## [Problem]
Extract every line between the one with "U3: ATtiny85 -> ATtiny25" and the end of the entries, both included, word for word and free of pictures.
--- Provided information Enclosed Below ---
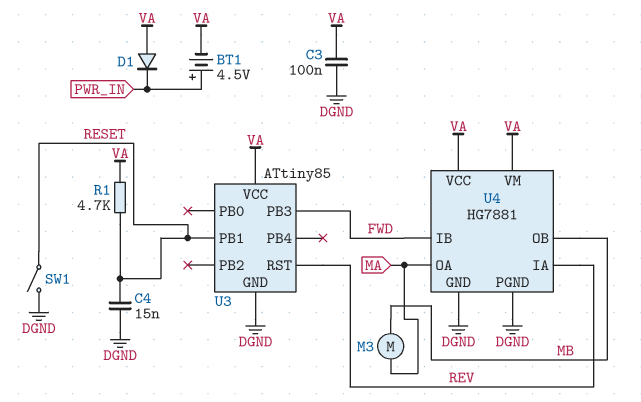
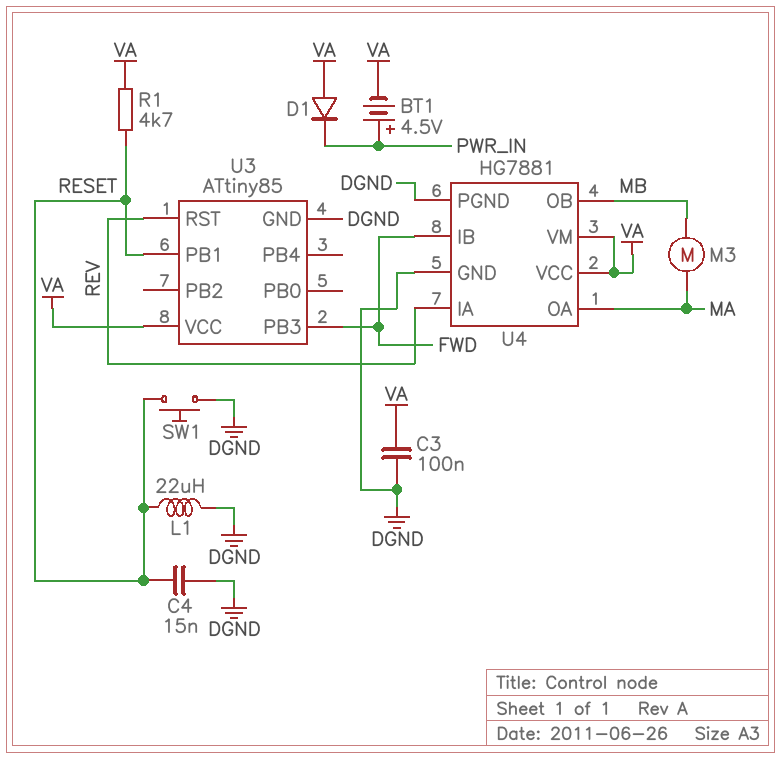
L1: none -> 22uH (DGND, RESET)
SW1: switch (DGND, RESET) -> button (DGND, RESET)

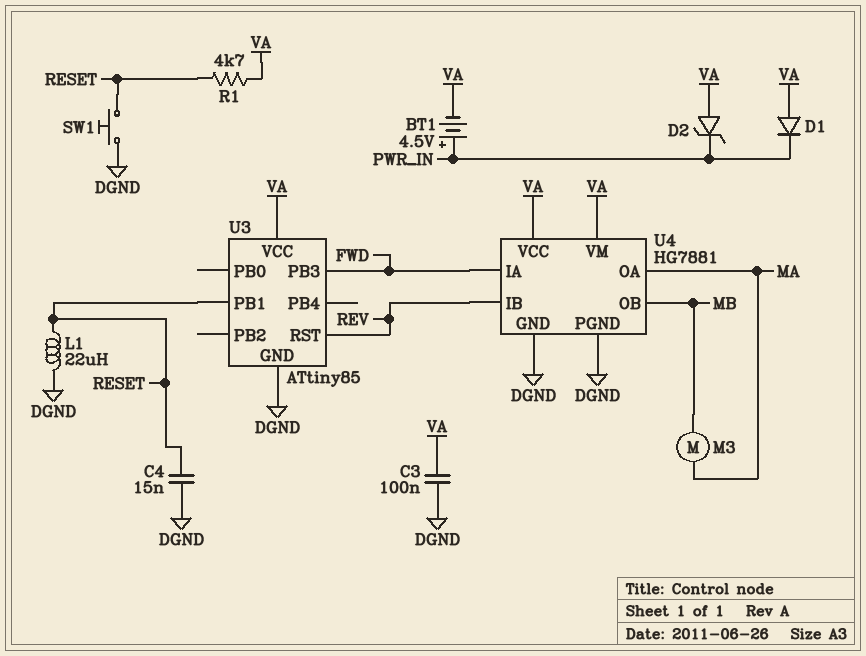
D2: none -> zener (A VA, K PWR_IN)
U4 pin IA: REV -> FWD
U4 pin IB: FWD -> REV

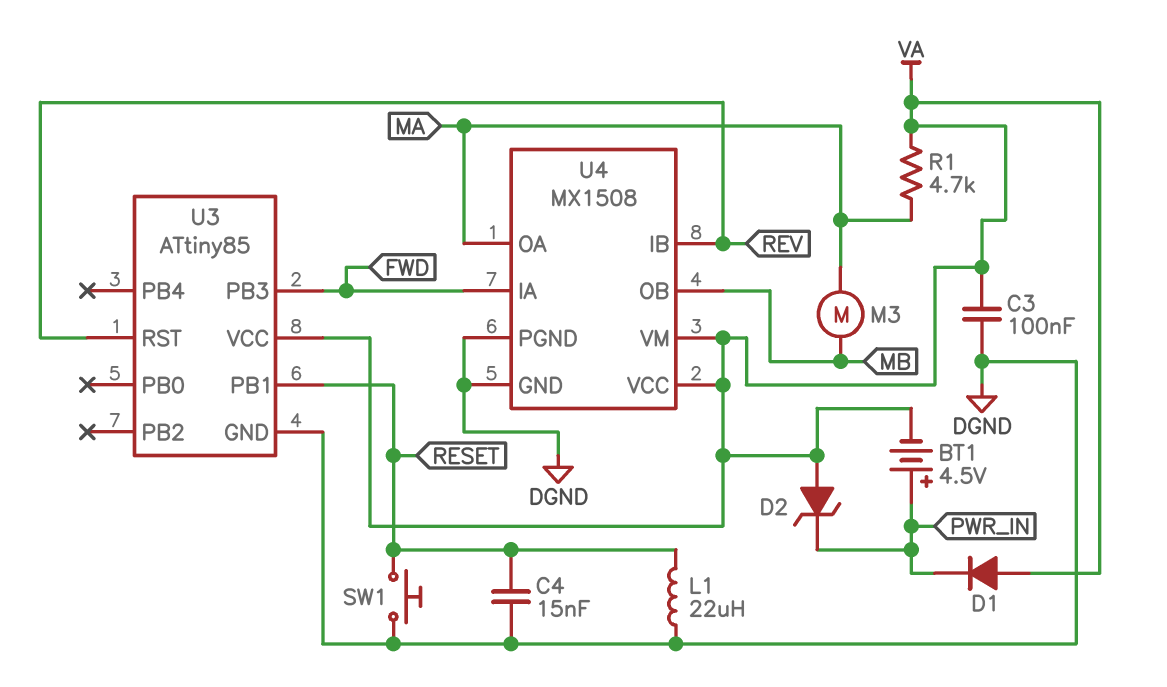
R1: 4.7k (RESET, VA) -> 4.7k (MA, VA)
U4: HG7881 -> MX1508

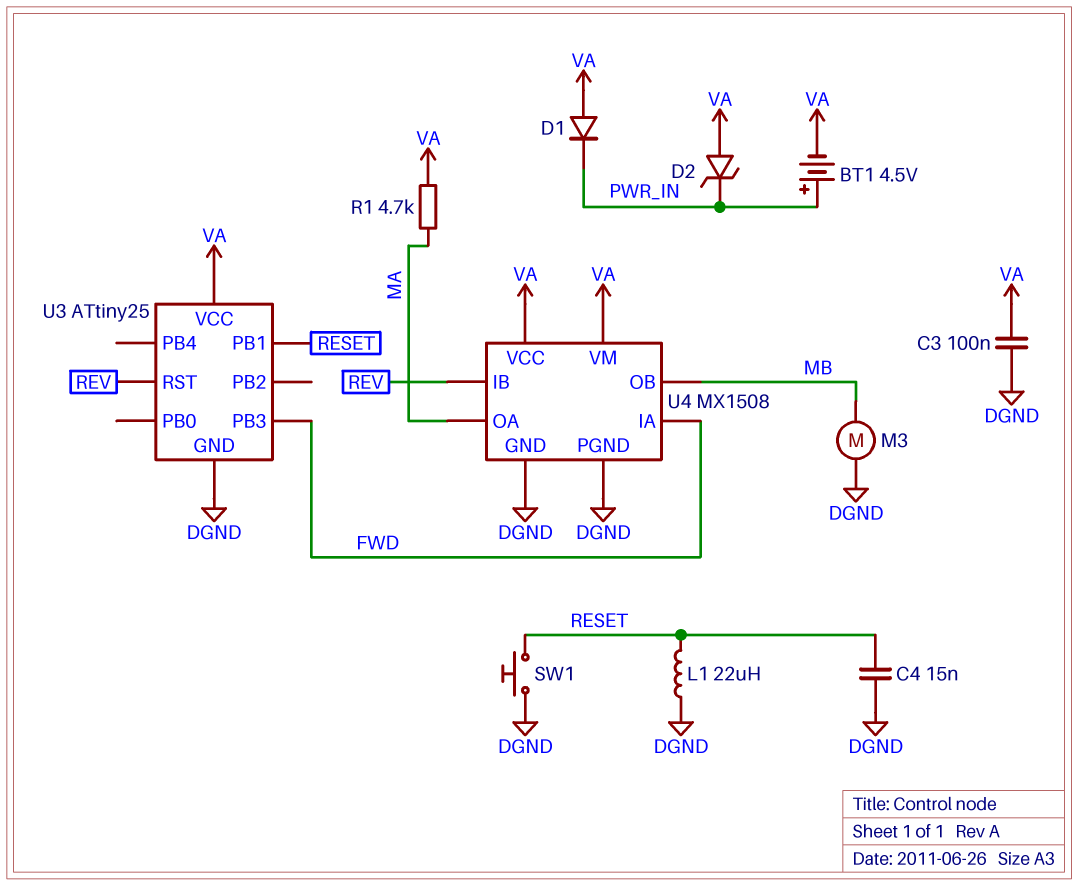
M3: motor (MA, MB) -> motor (DGND, MB)
U3: ATtiny85 -> ATtiny25

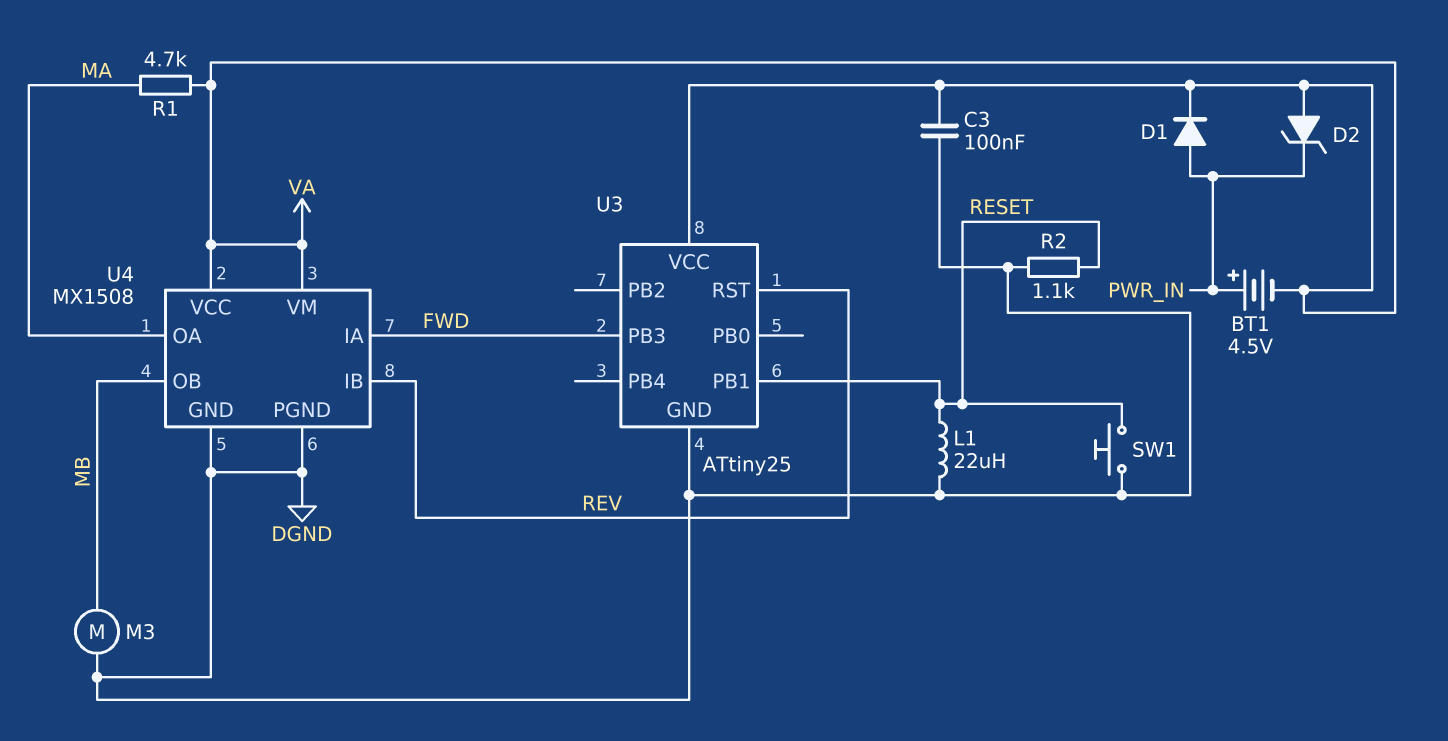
C4: 15nF (DGND, RESET) -> none
D1: diode (A VA, K PWR_IN) -> diode (A PWR_IN, K VA)
R2: none -> 1.1k (DGND, RESET)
--- End of Enclosed Provided information ---
## [Exercise result]
U3: ATtiny85 -> ATtiny25

C4: 15nF (DGND, RESET) -> none
D1: diode (A VA, K PWR_IN) -> diode (A PWR_IN, K VA)
R2: none -> 1.1k (DGND, RESET)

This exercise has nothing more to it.